▸ **Information supplied**
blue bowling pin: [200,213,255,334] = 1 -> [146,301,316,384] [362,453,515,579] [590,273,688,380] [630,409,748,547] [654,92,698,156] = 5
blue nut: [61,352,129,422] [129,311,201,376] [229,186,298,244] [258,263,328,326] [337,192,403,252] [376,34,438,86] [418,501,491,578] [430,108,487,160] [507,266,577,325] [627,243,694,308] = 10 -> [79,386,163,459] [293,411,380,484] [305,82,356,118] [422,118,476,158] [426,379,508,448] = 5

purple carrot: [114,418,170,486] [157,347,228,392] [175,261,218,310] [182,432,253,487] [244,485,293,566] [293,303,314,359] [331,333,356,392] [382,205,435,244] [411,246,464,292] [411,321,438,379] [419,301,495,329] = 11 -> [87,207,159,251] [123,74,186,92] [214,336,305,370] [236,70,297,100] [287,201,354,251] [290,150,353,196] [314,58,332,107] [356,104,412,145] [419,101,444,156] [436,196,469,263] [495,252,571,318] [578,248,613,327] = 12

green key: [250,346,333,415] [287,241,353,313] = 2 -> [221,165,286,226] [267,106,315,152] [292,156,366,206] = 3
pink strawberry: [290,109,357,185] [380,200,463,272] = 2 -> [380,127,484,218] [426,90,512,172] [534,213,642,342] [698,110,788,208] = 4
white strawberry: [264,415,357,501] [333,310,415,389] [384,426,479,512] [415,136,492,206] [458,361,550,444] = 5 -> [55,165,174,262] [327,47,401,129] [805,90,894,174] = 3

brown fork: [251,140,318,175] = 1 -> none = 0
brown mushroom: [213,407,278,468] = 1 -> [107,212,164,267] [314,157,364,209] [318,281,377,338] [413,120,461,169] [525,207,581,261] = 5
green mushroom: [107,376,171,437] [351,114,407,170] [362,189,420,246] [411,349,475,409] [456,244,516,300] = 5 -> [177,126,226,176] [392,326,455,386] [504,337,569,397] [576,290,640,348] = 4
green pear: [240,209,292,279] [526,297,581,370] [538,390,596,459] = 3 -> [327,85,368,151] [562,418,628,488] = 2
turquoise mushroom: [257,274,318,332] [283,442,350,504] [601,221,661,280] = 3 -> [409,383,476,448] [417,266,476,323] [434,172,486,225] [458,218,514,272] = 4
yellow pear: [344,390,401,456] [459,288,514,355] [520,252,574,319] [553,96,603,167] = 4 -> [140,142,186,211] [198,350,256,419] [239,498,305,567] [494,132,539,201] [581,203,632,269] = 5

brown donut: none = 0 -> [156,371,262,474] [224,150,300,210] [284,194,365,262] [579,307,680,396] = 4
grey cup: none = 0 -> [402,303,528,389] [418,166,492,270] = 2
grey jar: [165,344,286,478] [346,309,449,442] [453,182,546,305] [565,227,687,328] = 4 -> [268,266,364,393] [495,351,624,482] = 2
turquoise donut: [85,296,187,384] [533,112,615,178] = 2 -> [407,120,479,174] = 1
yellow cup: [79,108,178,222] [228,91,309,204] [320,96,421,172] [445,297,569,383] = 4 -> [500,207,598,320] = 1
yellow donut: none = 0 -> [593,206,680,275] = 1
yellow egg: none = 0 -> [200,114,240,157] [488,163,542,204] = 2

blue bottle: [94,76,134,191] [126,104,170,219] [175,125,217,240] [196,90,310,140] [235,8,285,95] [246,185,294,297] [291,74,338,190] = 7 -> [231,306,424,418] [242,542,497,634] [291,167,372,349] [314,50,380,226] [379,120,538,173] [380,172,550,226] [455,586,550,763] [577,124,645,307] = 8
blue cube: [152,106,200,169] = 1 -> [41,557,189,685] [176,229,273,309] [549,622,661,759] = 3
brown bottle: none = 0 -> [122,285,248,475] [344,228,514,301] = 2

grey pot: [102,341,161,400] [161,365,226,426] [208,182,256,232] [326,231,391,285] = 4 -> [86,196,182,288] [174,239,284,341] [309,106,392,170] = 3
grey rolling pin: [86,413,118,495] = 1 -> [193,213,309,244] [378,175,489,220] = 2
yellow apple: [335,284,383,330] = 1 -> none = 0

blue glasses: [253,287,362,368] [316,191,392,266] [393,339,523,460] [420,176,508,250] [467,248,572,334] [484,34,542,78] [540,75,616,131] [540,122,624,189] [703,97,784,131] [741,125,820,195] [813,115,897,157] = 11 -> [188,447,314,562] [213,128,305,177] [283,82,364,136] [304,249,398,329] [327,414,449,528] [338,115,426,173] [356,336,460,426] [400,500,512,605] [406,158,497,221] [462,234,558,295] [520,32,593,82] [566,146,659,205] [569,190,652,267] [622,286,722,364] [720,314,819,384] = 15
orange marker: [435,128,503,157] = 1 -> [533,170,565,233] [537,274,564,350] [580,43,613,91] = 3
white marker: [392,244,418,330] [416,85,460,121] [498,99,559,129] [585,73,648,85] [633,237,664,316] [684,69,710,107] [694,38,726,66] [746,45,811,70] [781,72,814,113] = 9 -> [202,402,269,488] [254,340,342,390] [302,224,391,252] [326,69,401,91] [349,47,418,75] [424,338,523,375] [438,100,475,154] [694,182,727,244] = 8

▸ **Request**
From the line that has "pink strawberry: [290,109,357,185]" through the line that has "yellow egg: none", copy every line exactly as it appears above, and leave out all others.

▸ **Answer to the exercise**
pink strawberry: [290,109,357,185] [380,200,463,272] = 2 -> [380,127,484,218] [426,90,512,172] [534,213,642,342] [698,110,788,208] = 4
white strawberry: [264,415,357,501] [333,310,415,389] [384,426,479,512] [415,136,492,206] [458,361,550,444] = 5 -> [55,165,174,262] [327,47,401,129] [805,90,894,174] = 3

brown fork: [251,140,318,175] = 1 -> none = 0
brown mushroom: [213,407,278,468] = 1 -> [107,212,164,267] [314,157,364,209] [318,281,377,338] [413,120,461,169] [525,207,581,261] = 5
green mushroom: [107,376,171,437] [351,114,407,170] [362,189,420,246] [411,349,475,409] [456,244,516,300] = 5 -> [177,126,226,176] [392,326,455,386] [504,337,569,397] [576,290,640,348] = 4
green pear: [240,209,292,279] [526,297,581,370] [538,390,596,459] = 3 -> [327,85,368,151] [562,418,628,488] = 2
turquoise mushroom: [257,274,318,332] [283,442,350,504] [601,221,661,280] = 3 -> [409,383,476,448] [417,266,476,323] [434,172,486,225] [458,218,514,272] = 4
yellow pear: [344,390,401,456] [459,288,514,355] [520,252,574,319] [553,96,603,167] = 4 -> [140,142,186,211] [198,350,256,419] [239,498,305,567] [494,132,539,201] [581,203,632,269] = 5

brown donut: none = 0 -> [156,371,262,474] [224,150,300,210] [284,194,365,262] [579,307,680,396] = 4
grey cup: none = 0 -> [402,303,528,389] [418,166,492,270] = 2
grey jar: [165,344,286,478] [346,309,449,442] [453,182,546,305] [565,227,687,328] = 4 -> [268,266,364,393] [495,351,624,482] = 2
turquoise donut: [85,296,187,384] [533,112,615,178] = 2 -> [407,120,479,174] = 1
yellow cup: [79,108,178,222] [228,91,309,204] [320,96,421,172] [445,297,569,383] = 4 -> [500,207,598,320] = 1
yellow donut: none = 0 -> [593,206,680,275] = 1
yellow egg: none = 0 -> [200,114,240,157] [488,163,542,204] = 2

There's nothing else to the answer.